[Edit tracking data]
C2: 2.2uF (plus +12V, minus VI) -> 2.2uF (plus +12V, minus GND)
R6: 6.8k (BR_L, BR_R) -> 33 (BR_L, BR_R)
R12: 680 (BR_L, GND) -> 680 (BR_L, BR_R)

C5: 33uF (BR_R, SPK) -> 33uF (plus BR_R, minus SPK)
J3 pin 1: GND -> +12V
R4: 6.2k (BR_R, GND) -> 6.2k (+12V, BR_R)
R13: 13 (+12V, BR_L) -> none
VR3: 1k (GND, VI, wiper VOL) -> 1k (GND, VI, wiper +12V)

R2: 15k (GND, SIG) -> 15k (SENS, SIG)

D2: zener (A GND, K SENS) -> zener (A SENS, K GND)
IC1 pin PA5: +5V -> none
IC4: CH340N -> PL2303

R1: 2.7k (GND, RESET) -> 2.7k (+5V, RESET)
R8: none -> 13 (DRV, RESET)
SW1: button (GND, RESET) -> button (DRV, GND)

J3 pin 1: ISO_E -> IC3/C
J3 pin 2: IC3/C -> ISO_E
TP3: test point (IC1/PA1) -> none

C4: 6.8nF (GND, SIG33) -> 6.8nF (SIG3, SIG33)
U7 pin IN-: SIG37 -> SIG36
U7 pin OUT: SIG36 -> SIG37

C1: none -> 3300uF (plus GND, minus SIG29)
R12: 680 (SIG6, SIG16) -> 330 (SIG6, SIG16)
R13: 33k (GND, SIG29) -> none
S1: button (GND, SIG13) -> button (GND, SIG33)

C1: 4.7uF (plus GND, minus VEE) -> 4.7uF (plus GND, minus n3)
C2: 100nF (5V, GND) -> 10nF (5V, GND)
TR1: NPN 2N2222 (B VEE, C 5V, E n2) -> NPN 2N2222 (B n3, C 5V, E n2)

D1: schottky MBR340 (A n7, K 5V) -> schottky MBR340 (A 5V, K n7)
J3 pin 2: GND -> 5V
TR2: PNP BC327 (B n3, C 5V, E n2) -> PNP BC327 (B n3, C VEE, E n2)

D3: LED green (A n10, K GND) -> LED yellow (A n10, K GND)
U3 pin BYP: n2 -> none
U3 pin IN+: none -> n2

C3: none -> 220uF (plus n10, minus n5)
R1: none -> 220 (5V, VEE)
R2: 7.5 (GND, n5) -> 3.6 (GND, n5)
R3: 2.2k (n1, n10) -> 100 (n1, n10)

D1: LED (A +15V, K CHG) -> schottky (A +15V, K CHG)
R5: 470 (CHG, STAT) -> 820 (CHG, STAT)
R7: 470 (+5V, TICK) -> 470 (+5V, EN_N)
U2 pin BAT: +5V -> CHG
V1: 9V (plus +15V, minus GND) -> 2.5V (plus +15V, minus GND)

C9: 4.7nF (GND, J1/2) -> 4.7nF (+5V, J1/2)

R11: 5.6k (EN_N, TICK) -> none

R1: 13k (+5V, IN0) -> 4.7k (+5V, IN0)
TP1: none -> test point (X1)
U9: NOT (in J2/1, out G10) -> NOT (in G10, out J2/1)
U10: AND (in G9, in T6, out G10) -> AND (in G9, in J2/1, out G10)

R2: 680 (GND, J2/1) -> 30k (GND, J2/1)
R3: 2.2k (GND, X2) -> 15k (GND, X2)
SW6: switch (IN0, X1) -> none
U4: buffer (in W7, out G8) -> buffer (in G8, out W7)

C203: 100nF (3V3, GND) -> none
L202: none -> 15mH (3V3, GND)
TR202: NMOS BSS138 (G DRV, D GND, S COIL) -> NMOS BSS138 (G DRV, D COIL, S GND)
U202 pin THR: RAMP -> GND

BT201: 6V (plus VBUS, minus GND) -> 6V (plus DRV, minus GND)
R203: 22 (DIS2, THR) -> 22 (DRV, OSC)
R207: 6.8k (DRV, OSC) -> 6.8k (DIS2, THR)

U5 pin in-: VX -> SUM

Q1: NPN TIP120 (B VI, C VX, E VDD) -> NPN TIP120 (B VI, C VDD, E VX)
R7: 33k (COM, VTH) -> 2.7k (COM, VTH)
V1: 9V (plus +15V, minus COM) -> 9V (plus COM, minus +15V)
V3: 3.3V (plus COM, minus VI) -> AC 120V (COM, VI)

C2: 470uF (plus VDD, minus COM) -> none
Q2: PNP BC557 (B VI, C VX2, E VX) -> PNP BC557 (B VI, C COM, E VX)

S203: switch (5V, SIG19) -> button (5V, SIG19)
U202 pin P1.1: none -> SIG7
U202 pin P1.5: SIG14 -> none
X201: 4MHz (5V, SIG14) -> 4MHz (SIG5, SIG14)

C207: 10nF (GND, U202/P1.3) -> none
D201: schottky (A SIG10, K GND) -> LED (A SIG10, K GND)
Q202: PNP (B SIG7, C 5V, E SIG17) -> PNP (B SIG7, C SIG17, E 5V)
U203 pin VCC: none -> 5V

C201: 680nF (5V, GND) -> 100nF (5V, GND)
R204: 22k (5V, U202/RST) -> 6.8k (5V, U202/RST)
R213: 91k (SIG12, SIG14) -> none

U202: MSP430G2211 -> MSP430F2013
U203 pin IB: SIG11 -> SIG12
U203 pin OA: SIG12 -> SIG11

• What the exercise asks: From the line with "V3: 3.3V (plus" through the final line of the records, return each line exactly. Leave out the rest.

• Exercise answer:
V3: 3.3V (plus COM, minus VI) -> AC 120V (COM, VI)

C2: 470uF (plus VDD, minus COM) -> none
Q2: PNP BC557 (B VI, C VX2, E VX) -> PNP BC557 (B VI, C COM, E VX)

S203: switch (5V, SIG19) -> button (5V, SIG19)
U202 pin P1.1: none -> SIG7
U202 pin P1.5: SIG14 -> none
X201: 4MHz (5V, SIG14) -> 4MHz (SIG5, SIG14)

C207: 10nF (GND, U202/P1.3) -> none
D201: schottky (A SIG10, K GND) -> LED (A SIG10, K GND)
Q202: PNP (B SIG7, C 5V, E SIG17) -> PNP (B SIG7, C SIG17, E 5V)
U203 pin VCC: none -> 5V

C201: 680nF (5V, GND) -> 100nF (5V, GND)
R204: 22k (5V, U202/RST) -> 6.8k (5V, U202/RST)
R213: 91k (SIG12, SIG14) -> none

U202: MSP430G2211 -> MSP430F2013
U203 pin IB: SIG11 -> SIG12
U203 pin OA: SIG12 -> SIG11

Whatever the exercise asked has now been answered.